What is required >>
Extract only the lines from the start of the entries below to the line with "blue_cupcake (150 258)", inclusive; omit every picture.

Dataset entries >>
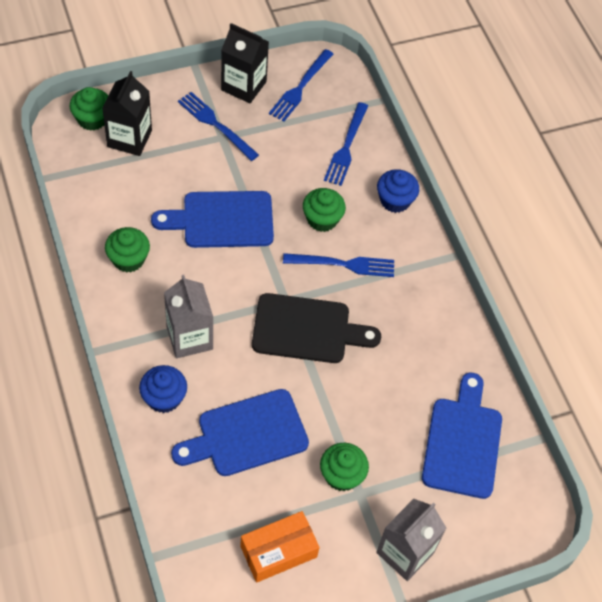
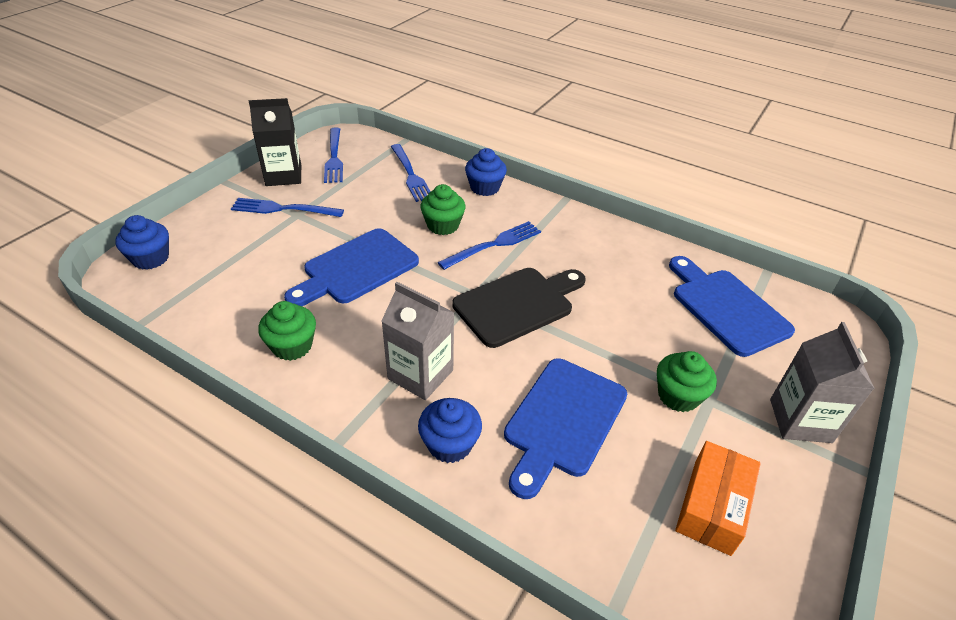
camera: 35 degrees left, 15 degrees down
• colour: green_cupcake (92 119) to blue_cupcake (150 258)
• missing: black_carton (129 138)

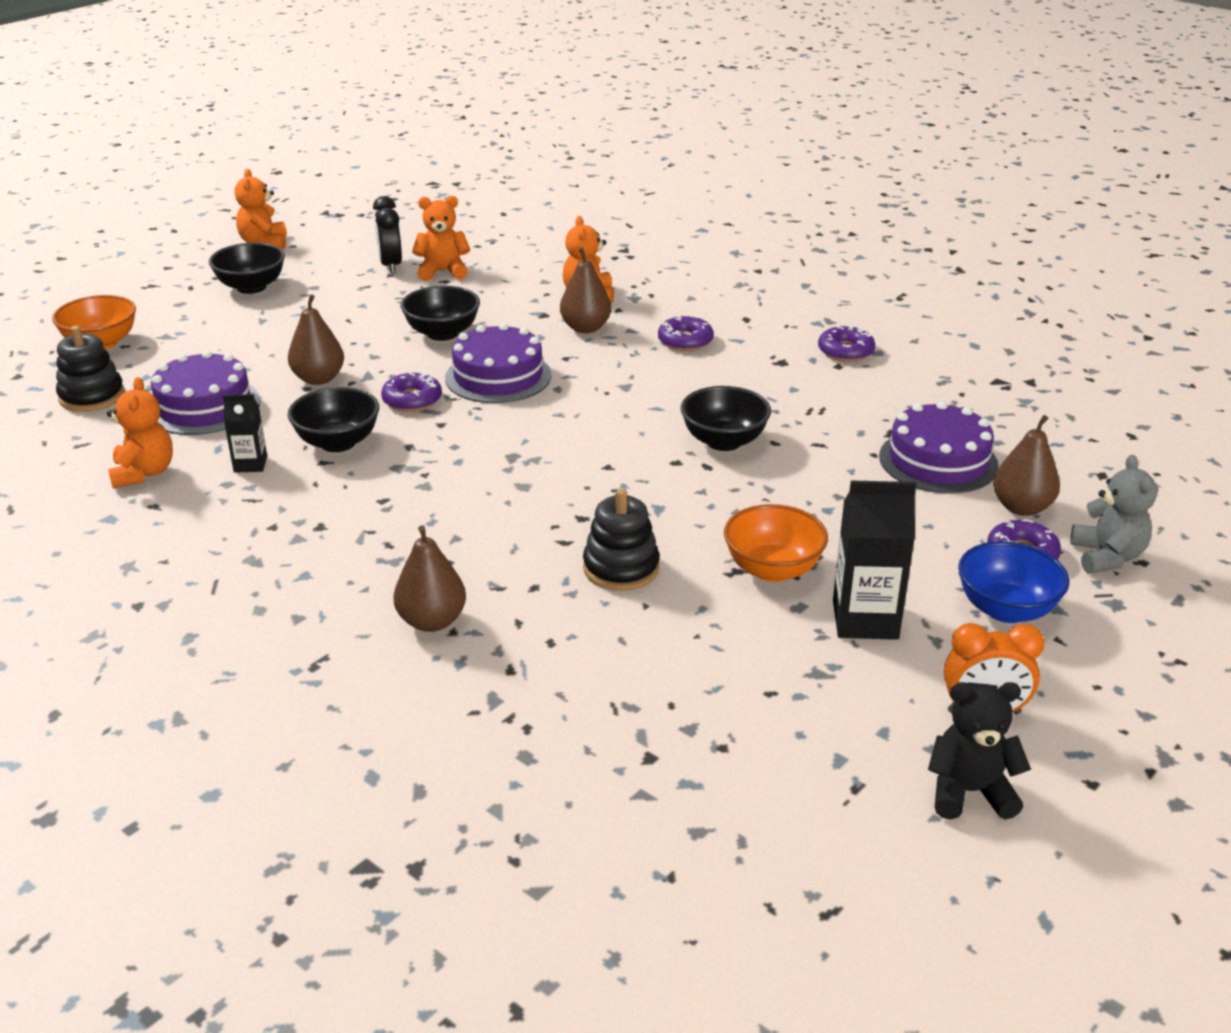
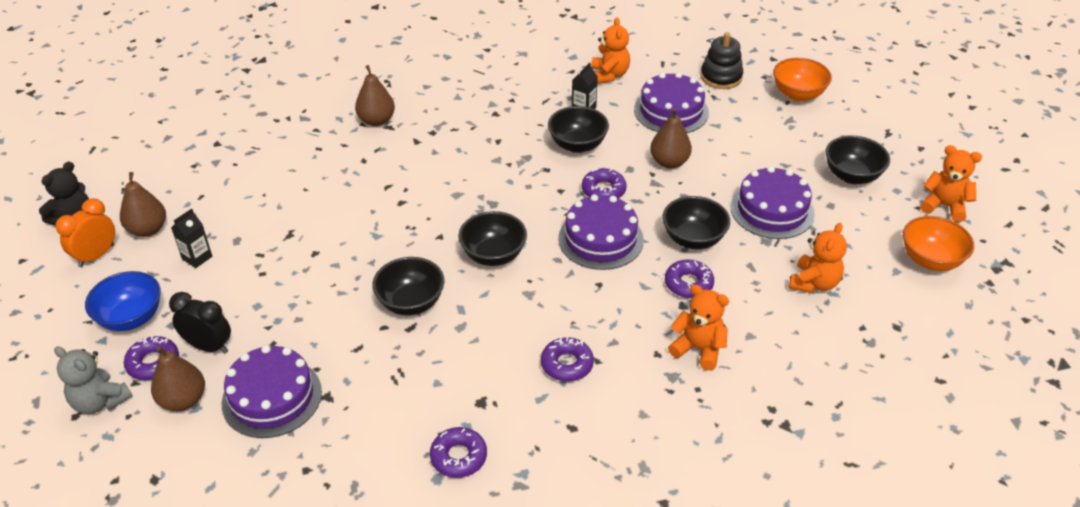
camera: 125 degrees right, 10 degrees up
• relocated: brown_pear (585 328) to (148 229)
• relocated: black_clock (391 266) to (209 346)
• size: black_carton (865 620) = (197 258) x0.57
• appeared: black_bowl (493 255)
• spun: orange_teddy_bear (144 473) = (609 75) 120 degrees counterclockwise
• appeared: purple_donut (688 284)
• appeared: purple_cake (772 210)
• relocated: orange_bowl (772 569) to (930 260)
• missing: black_stacking_toy (621 568)

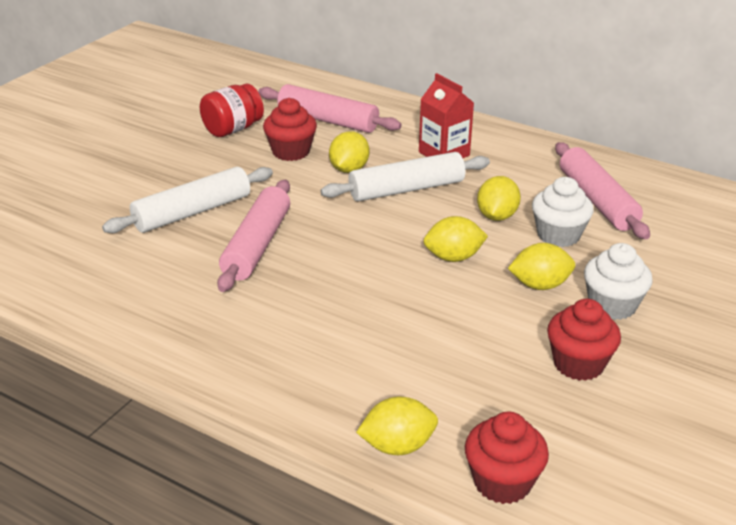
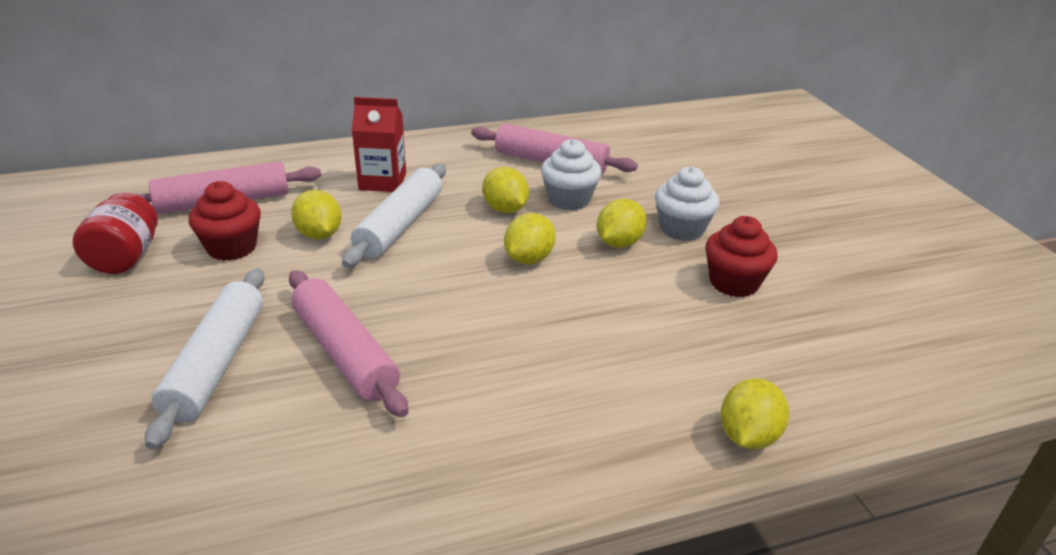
camera: 50 degrees left, 0 degrees up
• missing: red_cupcake (502 482)

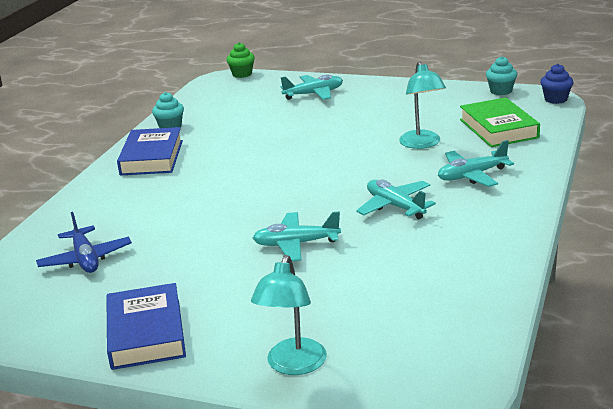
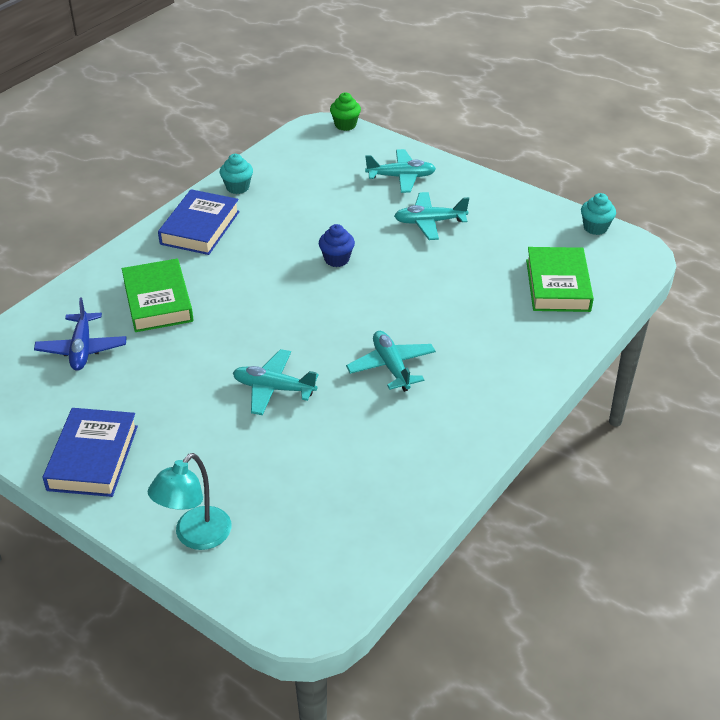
camera: 15 degrees right, 15 degrees up
• appeared: green_book (158 301)
• relocated: blue_cupcake (555 99) to (337 259)
• relocated: turquoise_plane (472 176) to (429 222)
• missing: turquoise_lamp (422 144)

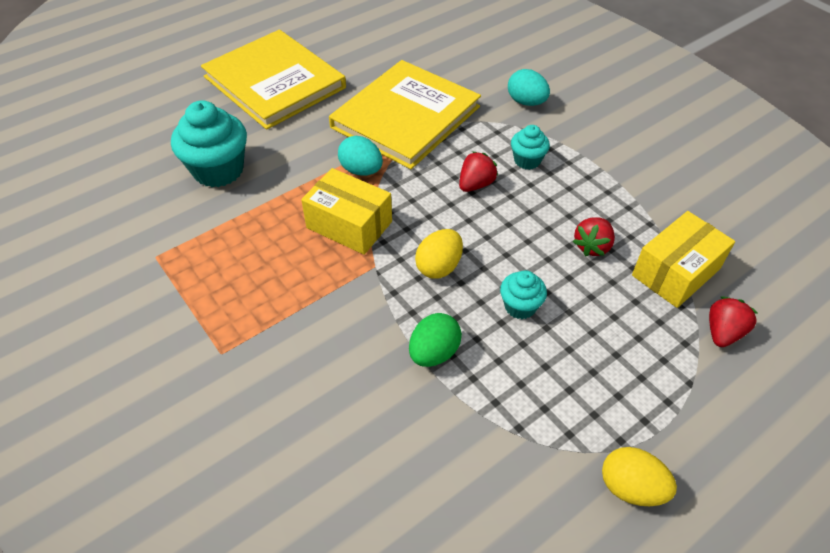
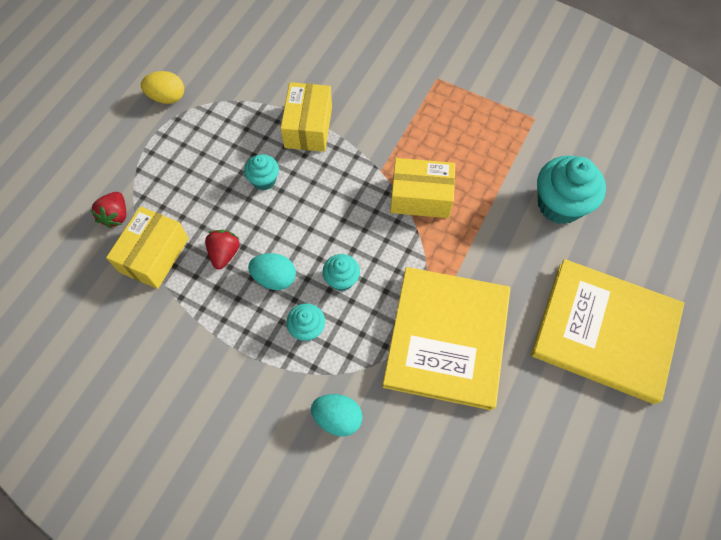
camera: 155 degrees right, 15 degrees up
• relocated: turquoise_egg (361 170) to (275 278)
• exchanged: green_egg (434 353) to yellow_box (308 127)
• exchanged: red_strawberry (476 184) to turquoise_cupcake (341 279)
• missing: yellow_egg (439 267)

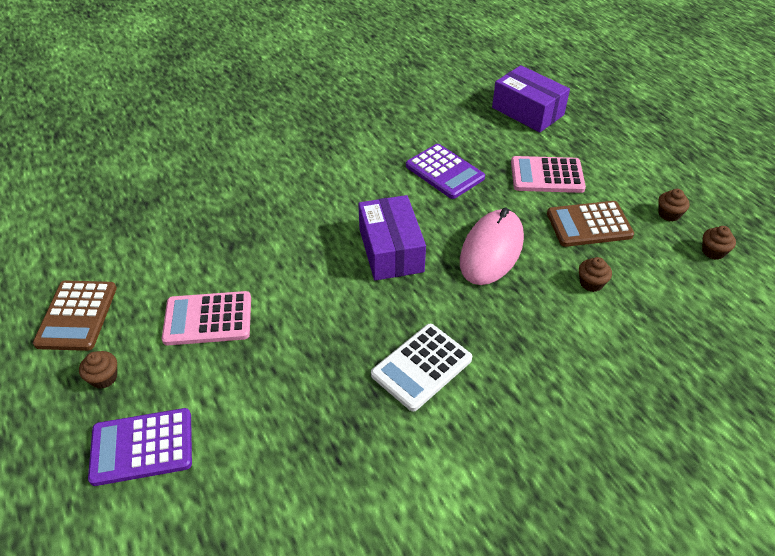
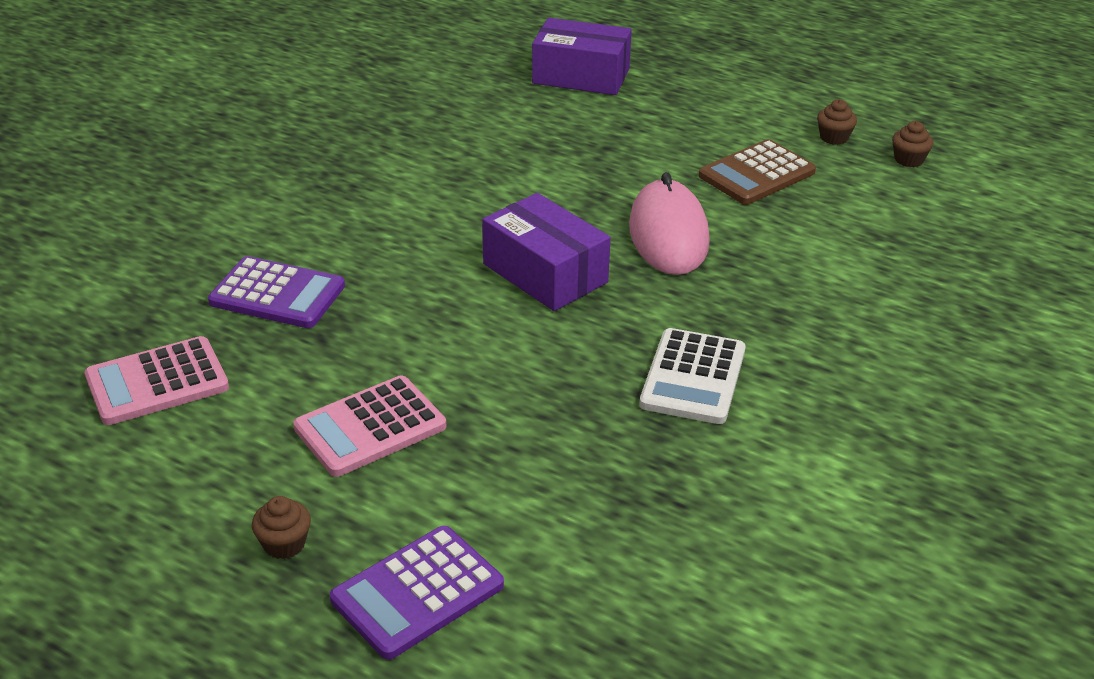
camera: 30 degrees left, 10 degrees down
• relocated: pink_calculator (547 175) to (157 382)
• relocated: purple_calculator (444 172) to (277 294)
• missing: brown_calculator (77 316)
• missing: brown_cupcake (591 283)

Output of the task >>
camera: 35 degrees left, 15 degrees down
• colour: green_cupcake (92 119) to blue_cupcake (150 258)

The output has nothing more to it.